**PROBLEM TO WORK ON:** Look in the material below for the line with "blue pan [448,274,550,313]" and the line with "grey marker [718,409,764,475]", then set down exactly those two lines and all lines between, nothing more.

**GIVEN DATA:**
============

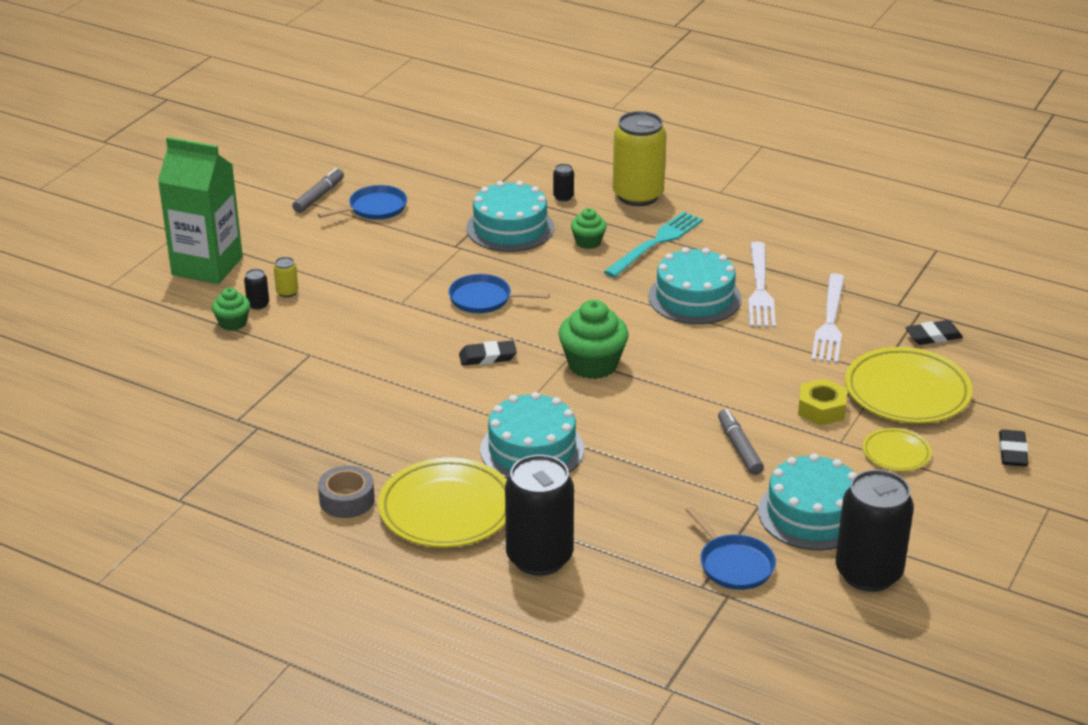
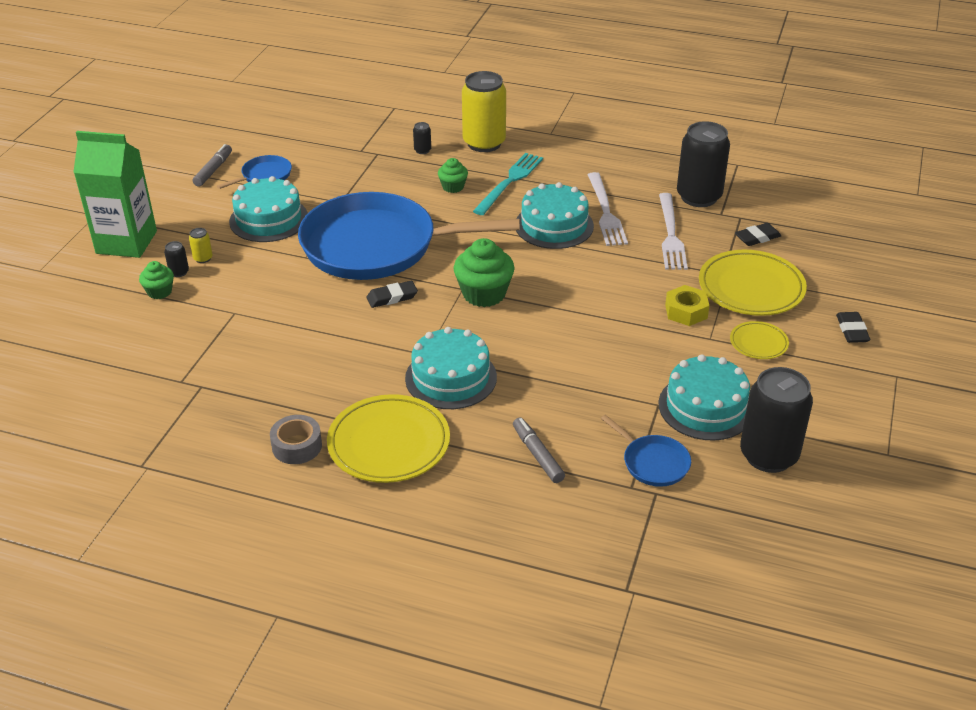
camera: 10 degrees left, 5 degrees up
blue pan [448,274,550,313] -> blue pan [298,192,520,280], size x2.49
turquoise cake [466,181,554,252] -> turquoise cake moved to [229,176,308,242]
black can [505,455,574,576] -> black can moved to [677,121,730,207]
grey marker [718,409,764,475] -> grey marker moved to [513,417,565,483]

============

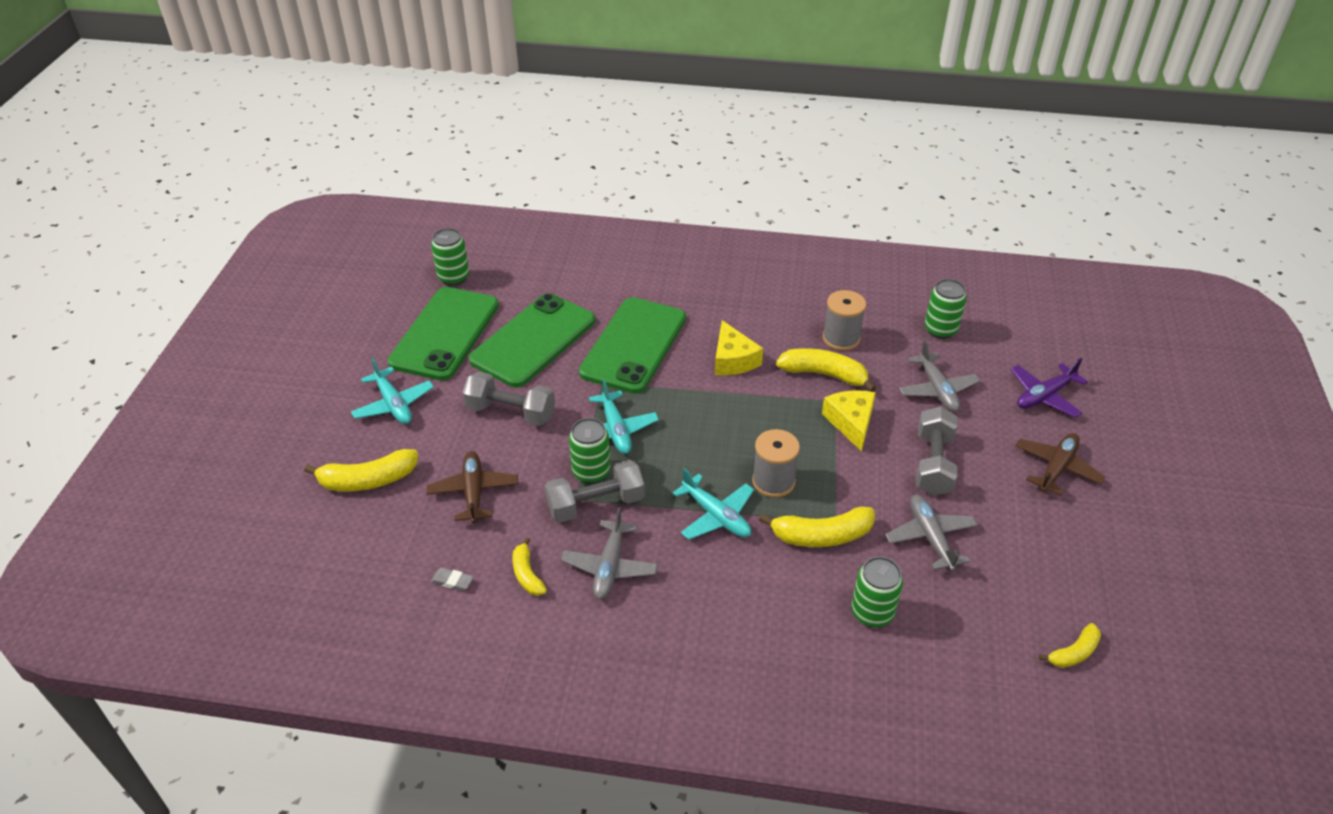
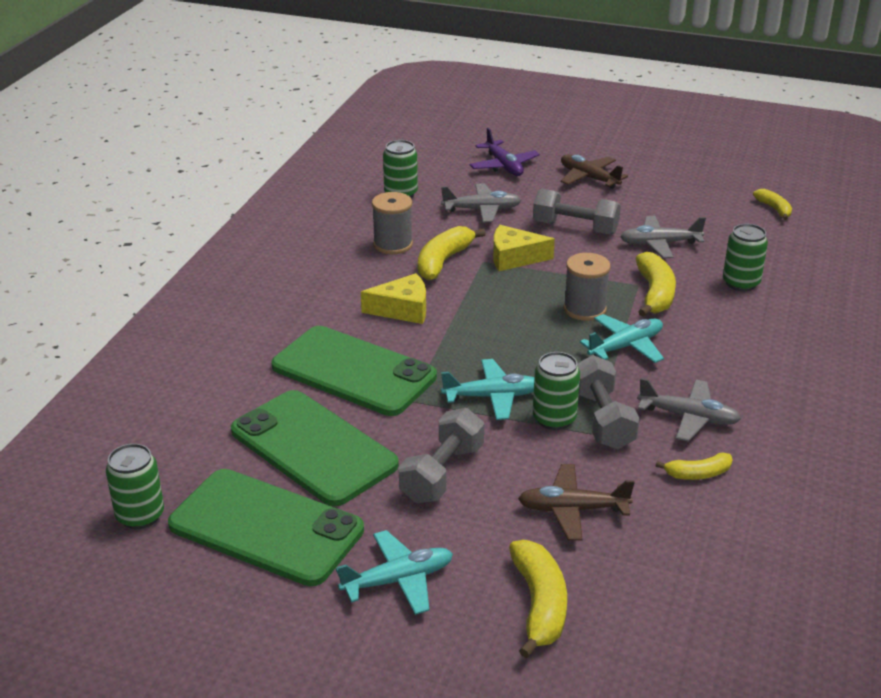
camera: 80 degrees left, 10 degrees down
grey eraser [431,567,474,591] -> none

============

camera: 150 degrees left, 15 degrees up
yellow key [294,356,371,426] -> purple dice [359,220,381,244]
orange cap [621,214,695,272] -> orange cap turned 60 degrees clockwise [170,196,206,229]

============

**YOUR SOLUTION:**
blue pan [448,274,550,313] -> blue pan [298,192,520,280], size x2.49
turquoise cake [466,181,554,252] -> turquoise cake moved to [229,176,308,242]
black can [505,455,574,576] -> black can moved to [677,121,730,207]
grey marker [718,409,764,475] -> grey marker moved to [513,417,565,483]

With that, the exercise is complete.